Data records START

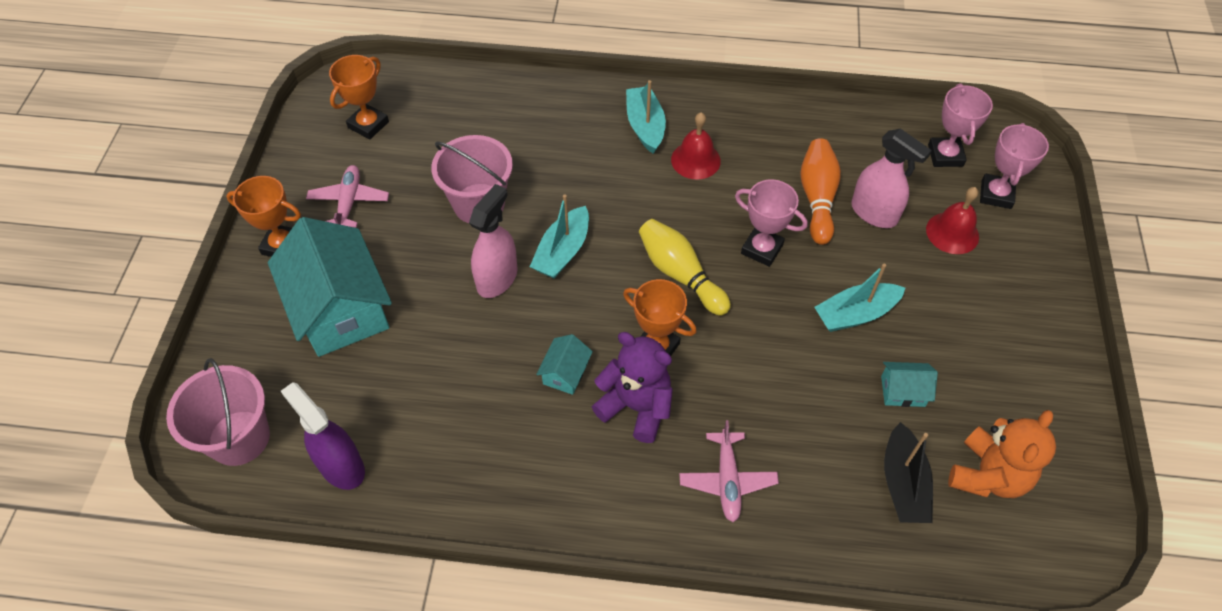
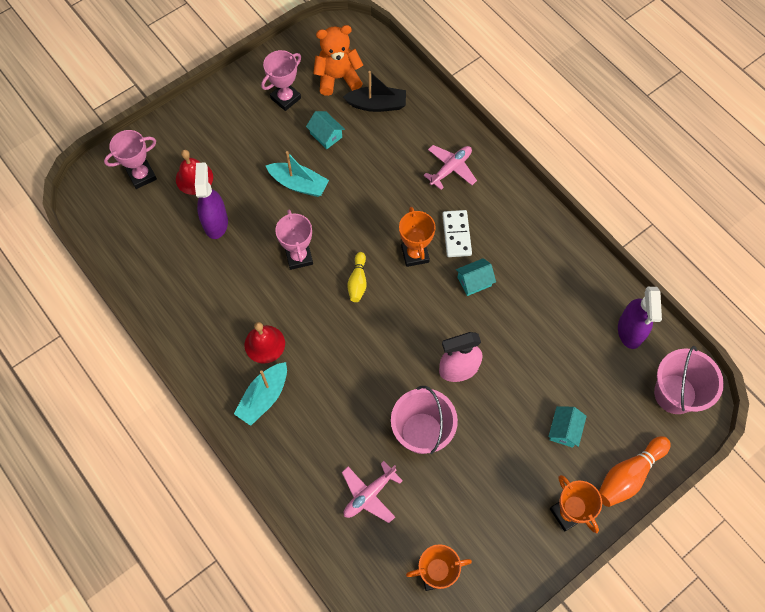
camera: 135 degrees left, 10 degrees up
(340, 309) = (564, 430): turquoise house -> turquoise house, size x0.43
(349, 202) = (500, 511): pink plane -> pink plane (369, 494)
(562, 252) = (405, 353): turquoise boat -> none
(636, 407) = (456, 235): purple teddy bear -> white domino
(680, 274) = (358, 281): yellow bowling pin -> yellow bowling pin, size x0.62
(817, 198) = (232, 258): orange bowling pin -> orange bowling pin (628, 475)
(874, 213) = (216, 223): pink spray bottle -> purple spray bottle
(903, 483) = (377, 104): black boat -> black boat turned 45 degrees clockwise
(945, 155) = (131, 218): pink trophy -> pink trophy (285, 98)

Data records END

From the records above, copy out the line with "(636, 407) = (456, 235): purple", the line with "(874, 213) = (216, 223): pink", and every line between them, word for word.

(636, 407) = (456, 235): purple teddy bear -> white domino
(680, 274) = (358, 281): yellow bowling pin -> yellow bowling pin, size x0.62
(817, 198) = (232, 258): orange bowling pin -> orange bowling pin (628, 475)
(874, 213) = (216, 223): pink spray bottle -> purple spray bottle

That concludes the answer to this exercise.